* **Data section**
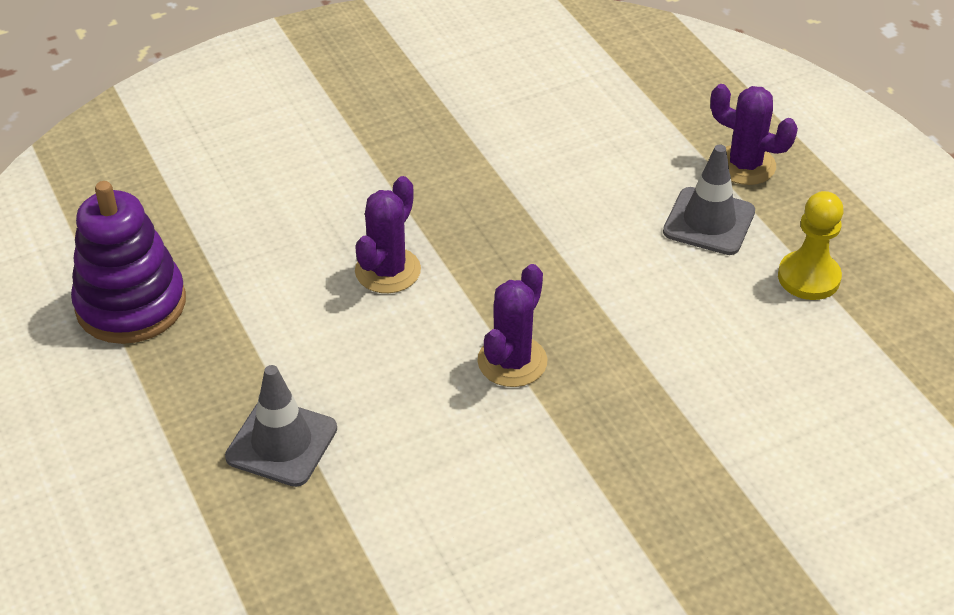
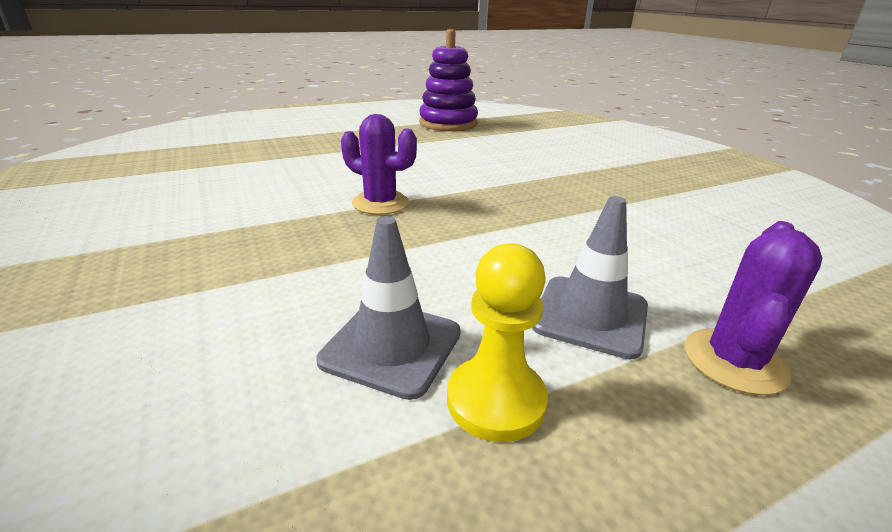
camera: 90 degrees right, 15 degrees down
(281, 443) = (335, 147): grey traffic cone -> grey traffic cone (391, 346)
(388, 270) = (480, 170): purple cactus -> none

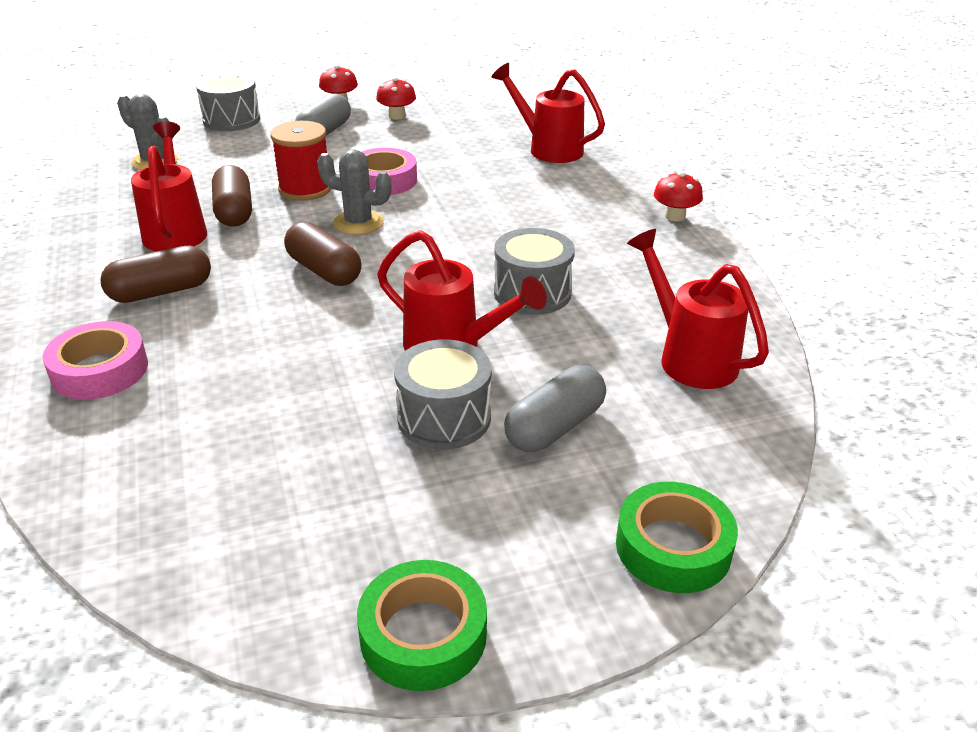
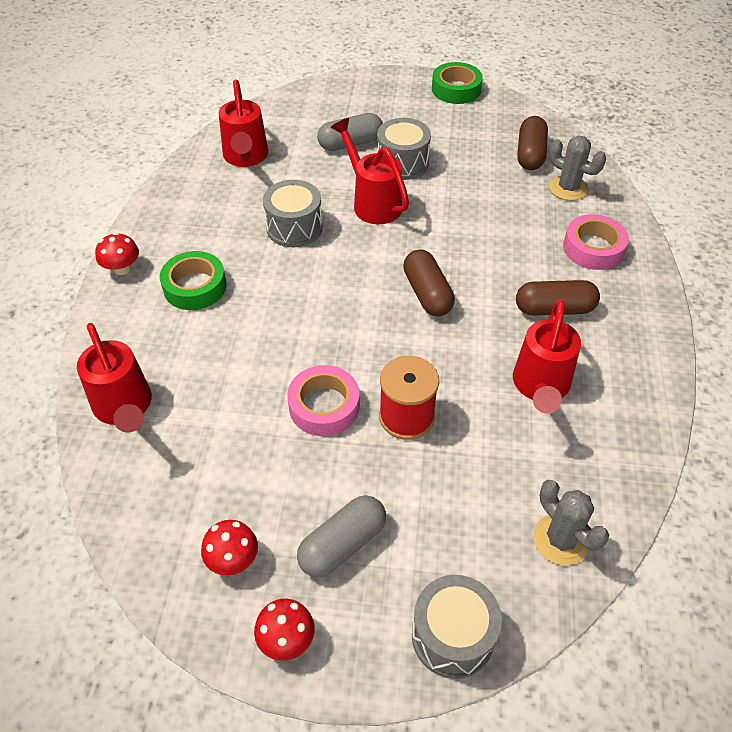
camera: 155 degrees left, 15 degrees up
(234, 212) = (483, 399): brown capsule -> brown capsule (530, 154)
(358, 223) = (377, 344): grey cactus -> grey cactus (568, 188)
(673, 547) = (342, 88): green tape -> green tape (195, 286)

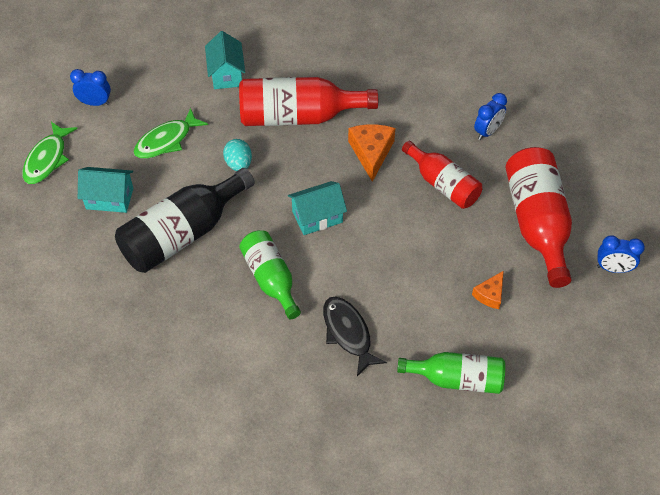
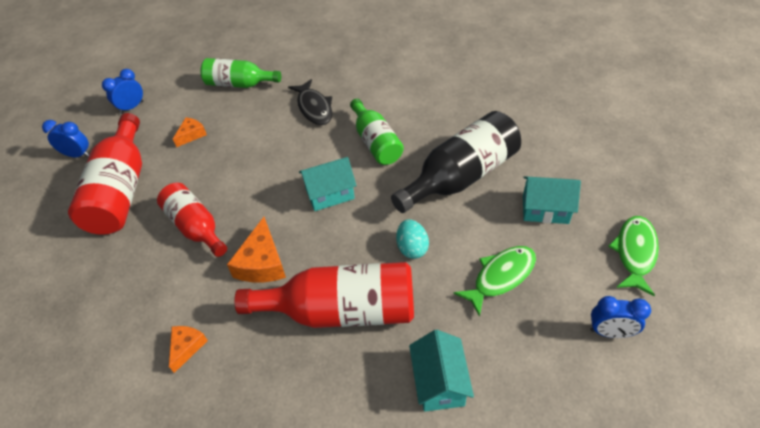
camera: 175 degrees left, 5 degrees down
(415, 93) = (187, 347): none -> orange cheese
(487, 132) = (121, 290): blue clock -> blue clock (132, 107)

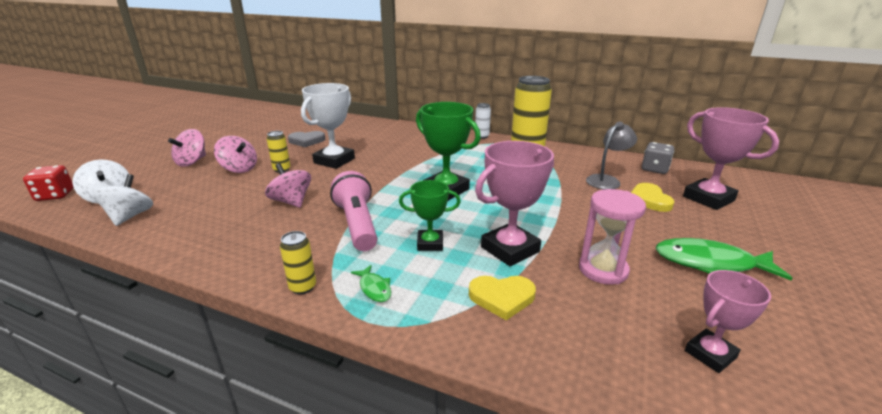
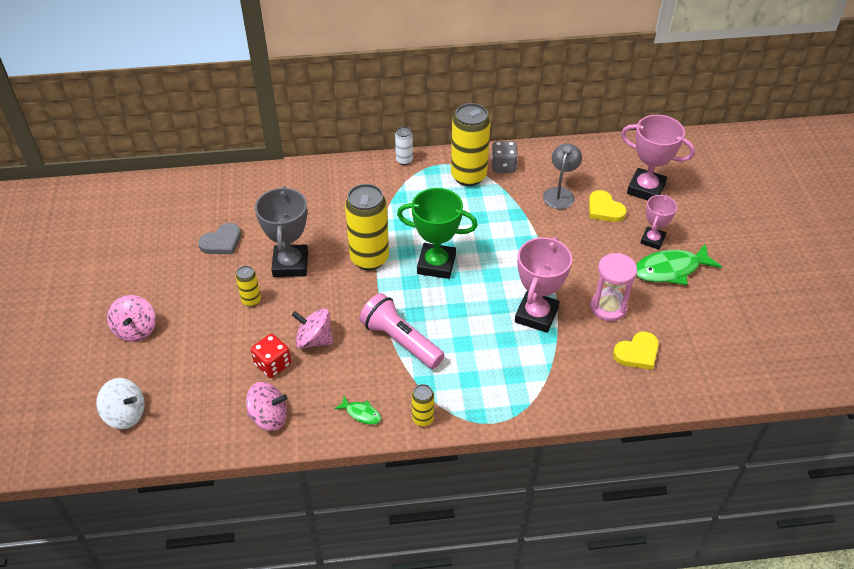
camera: 30 degrees left, 20 degrees up
(55, 195) = (60, 437): red dice -> red dice (273, 364)
(130, 216) = (186, 424): white spinning top -> none
(239, 169) = (204, 318): pink spinning top -> pink spinning top (269, 417)
(334, 161) = (290, 264): white trophy -> grey trophy
(374, 288) = (473, 396): green fish -> green fish (361, 413)
(395, 173) = (369, 258): none -> yellow can
(430, 243) = (475, 335): green trophy -> none
(502, 297) = (560, 363): yellow heart -> yellow heart (637, 353)
(654, 169) = (590, 159): grey dice -> grey dice (503, 166)
(710, 354) = (693, 350): pink trophy -> pink trophy (652, 240)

* **Exercise brief**
Return the material line for line, from its beginning to the line that contains "(358, 223) = (377, 344): grey", with the pictures left out.

* **Written solution**
camera: 90 degrees right, 15 degrees down
(281, 443) = (335, 147): grey traffic cone -> grey traffic cone (391, 346)
(388, 270) = (480, 170): purple cactus -> none

camera: 155 degrees left, 15 degrees up
(234, 212) = (483, 399): brown capsule -> brown capsule (530, 154)
(358, 223) = (377, 344): grey cactus -> grey cactus (568, 188)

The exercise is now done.